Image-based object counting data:
_ _ _

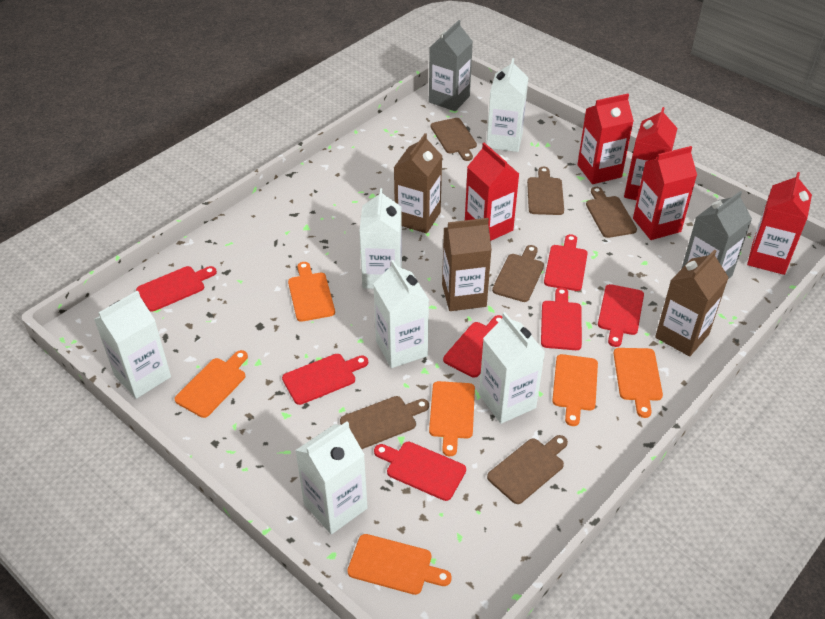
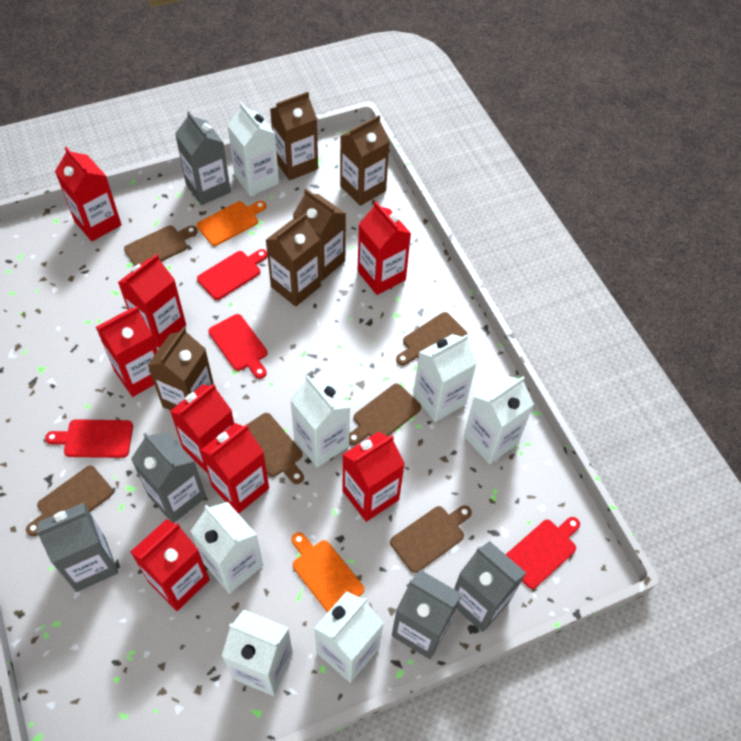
brown carton: 3 -> 5
grey carton: 2 -> 5
orange cutting board: 6 -> 2
red carton: 5 -> 8
red cutting board: 7 -> 4
white carton: 6 -> 7

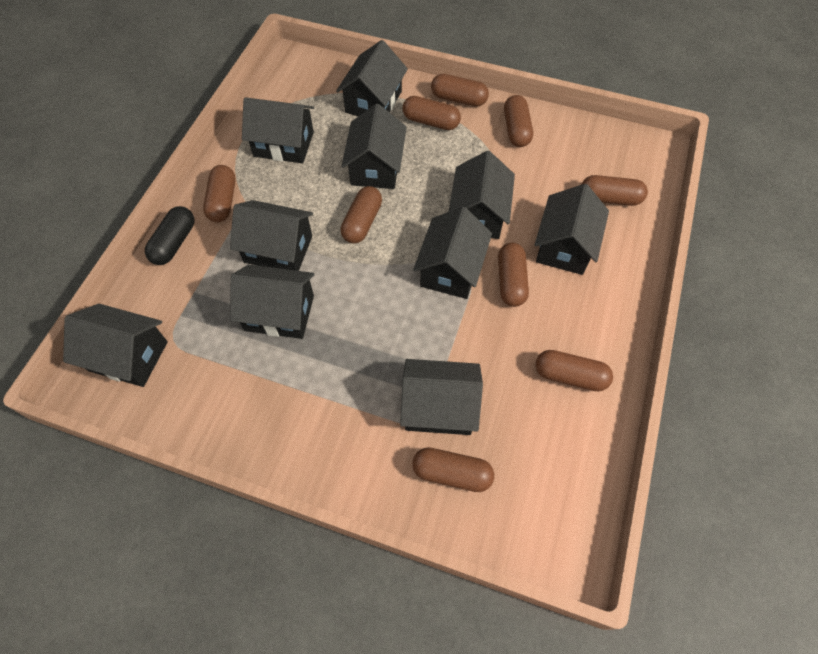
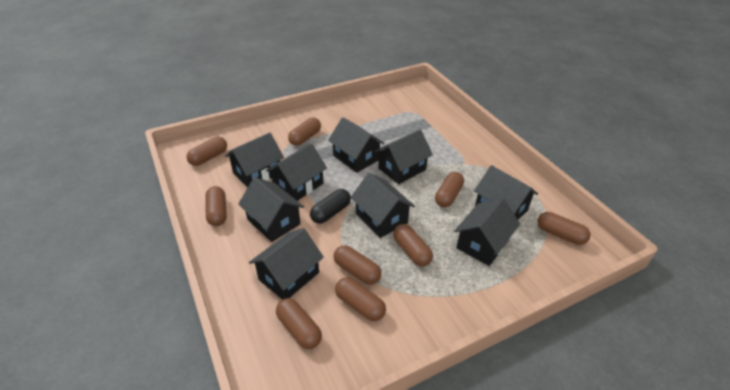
black house: 10 -> 9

_ _ _

**Action item:**
When you copy the records above, keep every word exact and leave out the pictures they contain.

**Answer below:**
brown carton: 3 -> 5
grey carton: 2 -> 5
orange cutting board: 6 -> 2
red carton: 5 -> 8
red cutting board: 7 -> 4
white carton: 6 -> 7

black house: 10 -> 9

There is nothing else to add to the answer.